Top of Listed entries

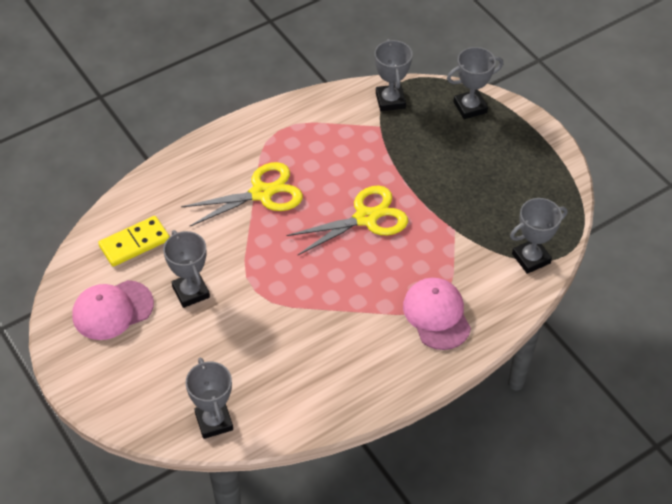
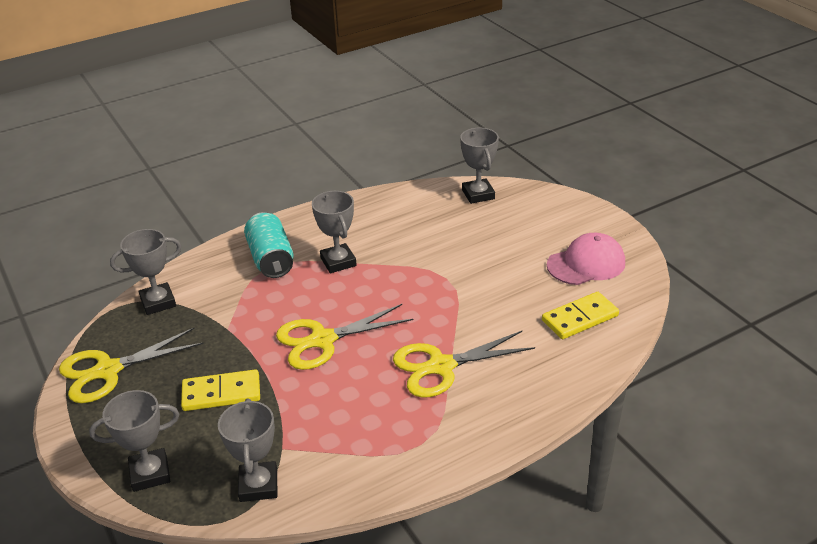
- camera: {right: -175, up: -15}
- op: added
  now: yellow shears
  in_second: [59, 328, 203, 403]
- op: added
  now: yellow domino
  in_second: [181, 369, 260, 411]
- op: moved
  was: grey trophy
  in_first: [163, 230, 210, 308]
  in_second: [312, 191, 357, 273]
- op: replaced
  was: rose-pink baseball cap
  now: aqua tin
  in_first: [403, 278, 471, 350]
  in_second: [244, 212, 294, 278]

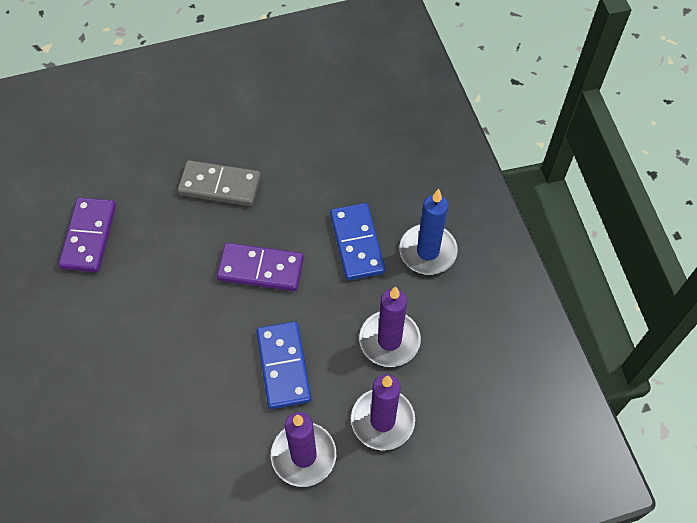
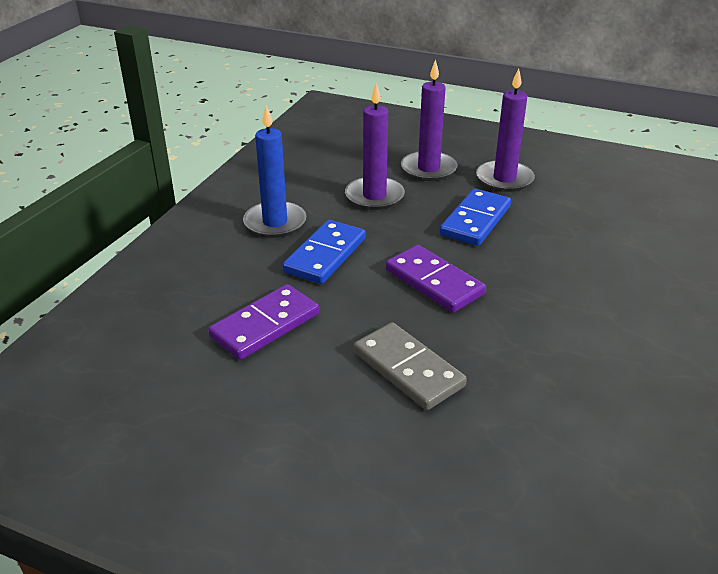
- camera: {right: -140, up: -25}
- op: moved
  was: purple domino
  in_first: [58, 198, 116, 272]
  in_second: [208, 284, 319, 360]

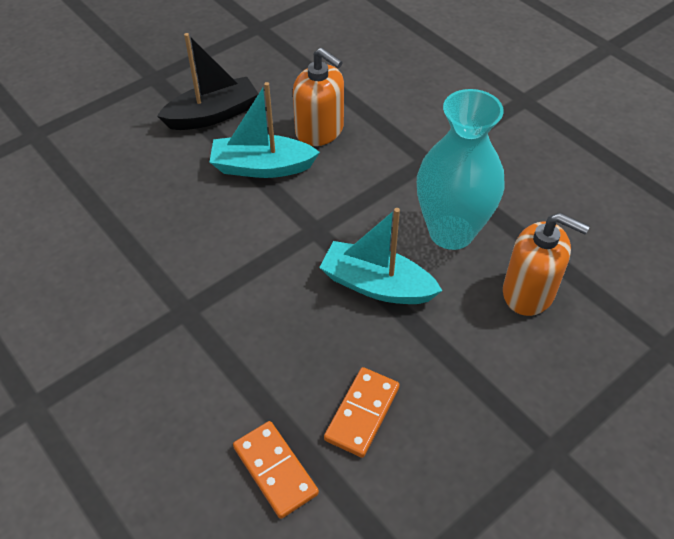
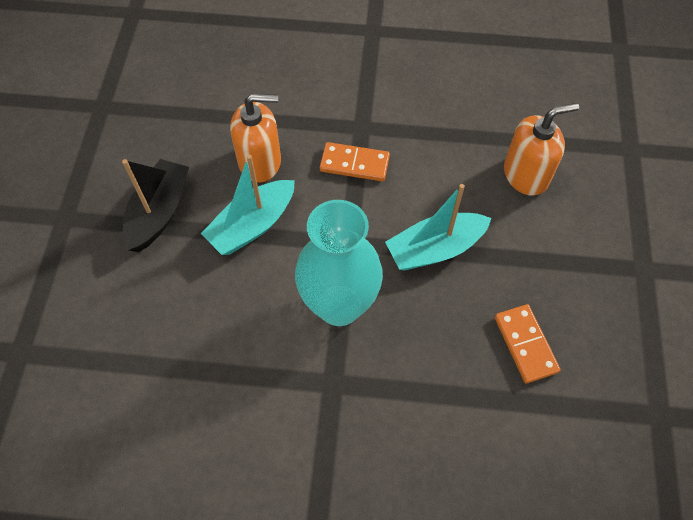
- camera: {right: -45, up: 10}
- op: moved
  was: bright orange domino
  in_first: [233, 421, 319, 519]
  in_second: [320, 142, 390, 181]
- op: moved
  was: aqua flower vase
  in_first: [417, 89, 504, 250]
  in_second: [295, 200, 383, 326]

Bottom of Listed entries

◆ **Your objective**: Check each line of the data for the string "camera" and state how many lines contain it, without any other output.

◆ **Output below**: 3